Required action — Leaving out all pictures, repeat exactly the lines from the one that holds "purple carton bottom" to the last line of the entries below.

Supplied data —
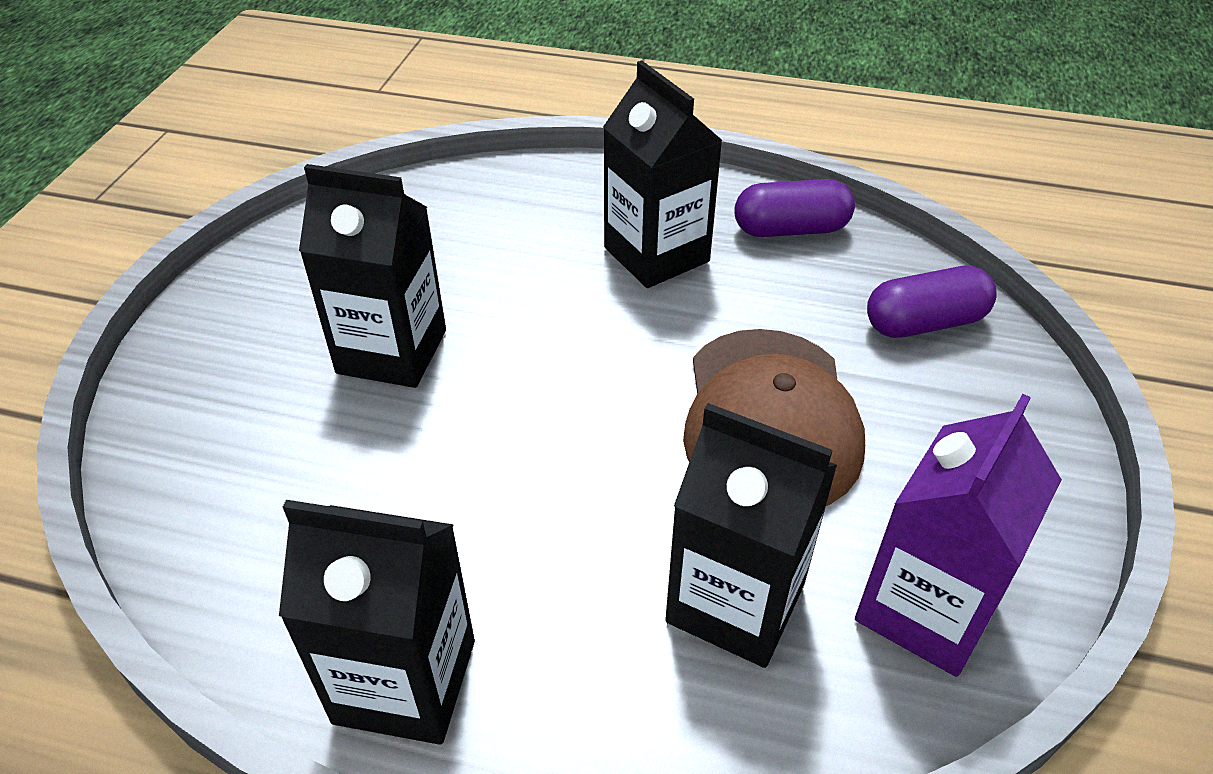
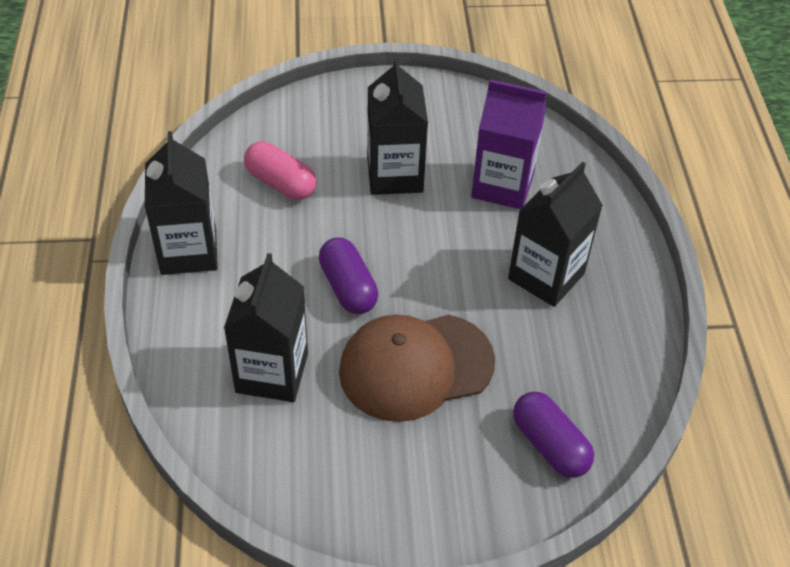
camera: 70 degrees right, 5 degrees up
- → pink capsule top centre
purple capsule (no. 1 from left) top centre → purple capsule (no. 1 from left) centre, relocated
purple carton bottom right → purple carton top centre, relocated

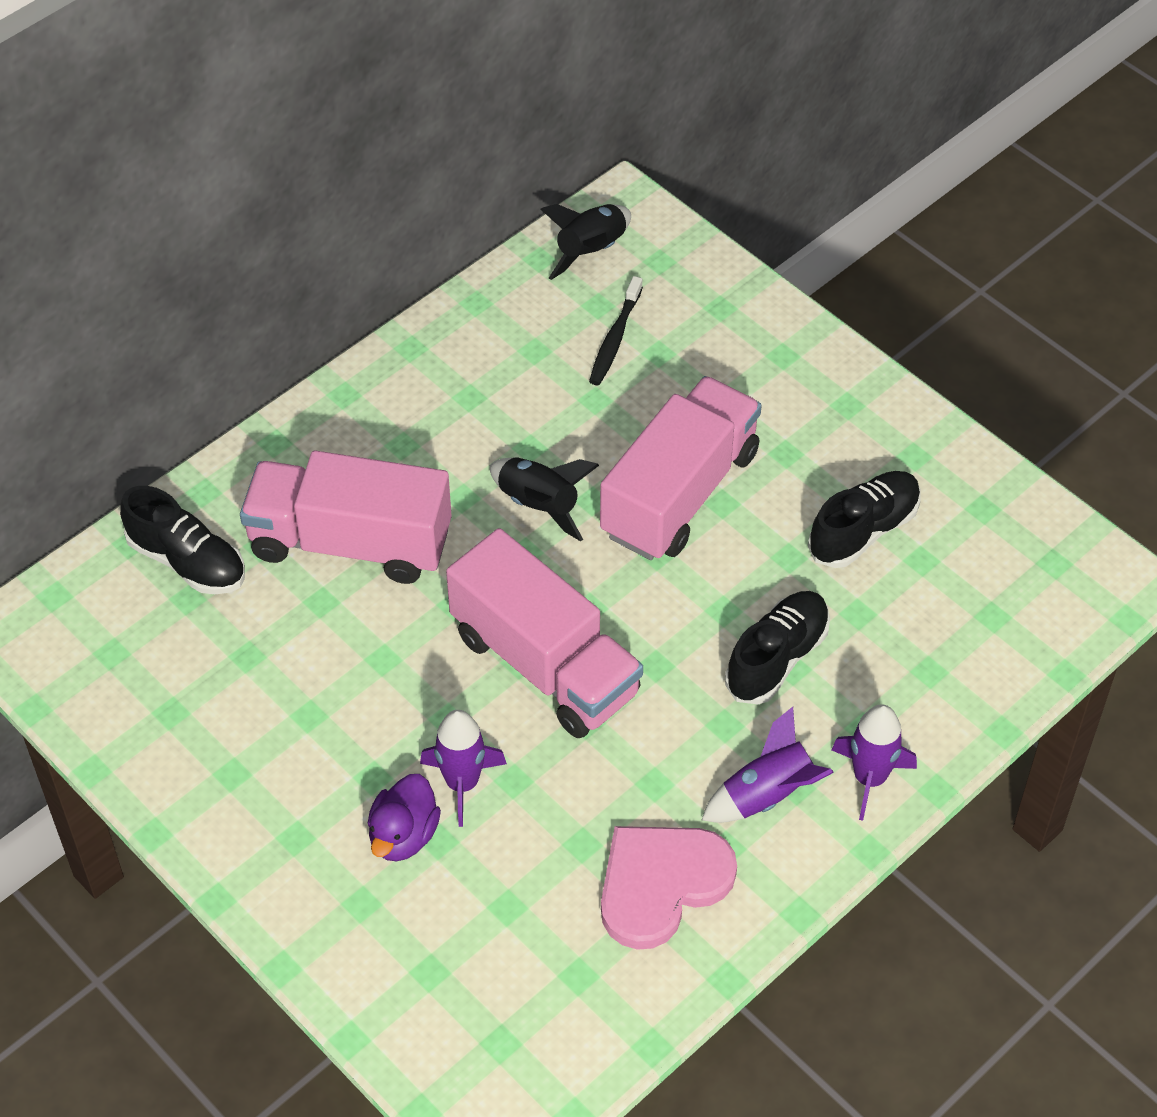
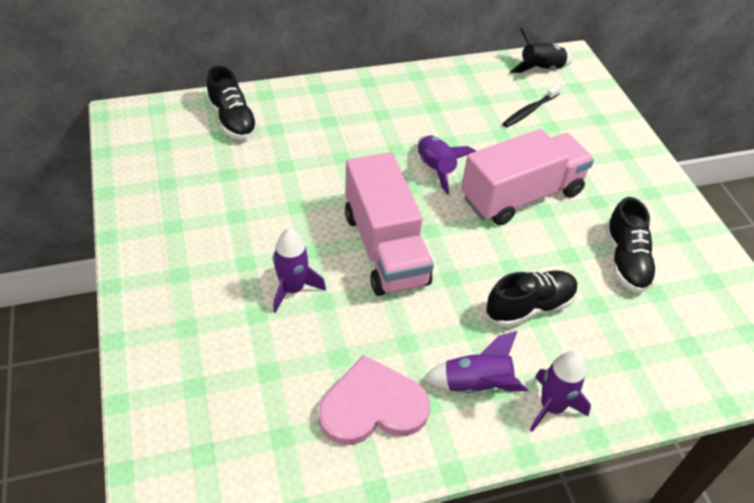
camera: 25 degrees right, 5 degrees down
black rocket (no. 1 from left) centre → purple rocket (no. 2 from left) top centre
black shoe (no. 3 from left) middle right, 105 degrees clockwise
pink truck (no. 1 from left) middle left → -
purple duck bottom centre → -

Exercise output —
purple carton bottom right → purple carton top centre, relocated

camera: 25 degrees right, 5 degrees down
black rocket (no. 1 from left) centre → purple rocket (no. 2 from left) top centre
black shoe (no. 3 from left) middle right, 105 degrees clockwise
pink truck (no. 1 from left) middle left → -
purple duck bottom centre → -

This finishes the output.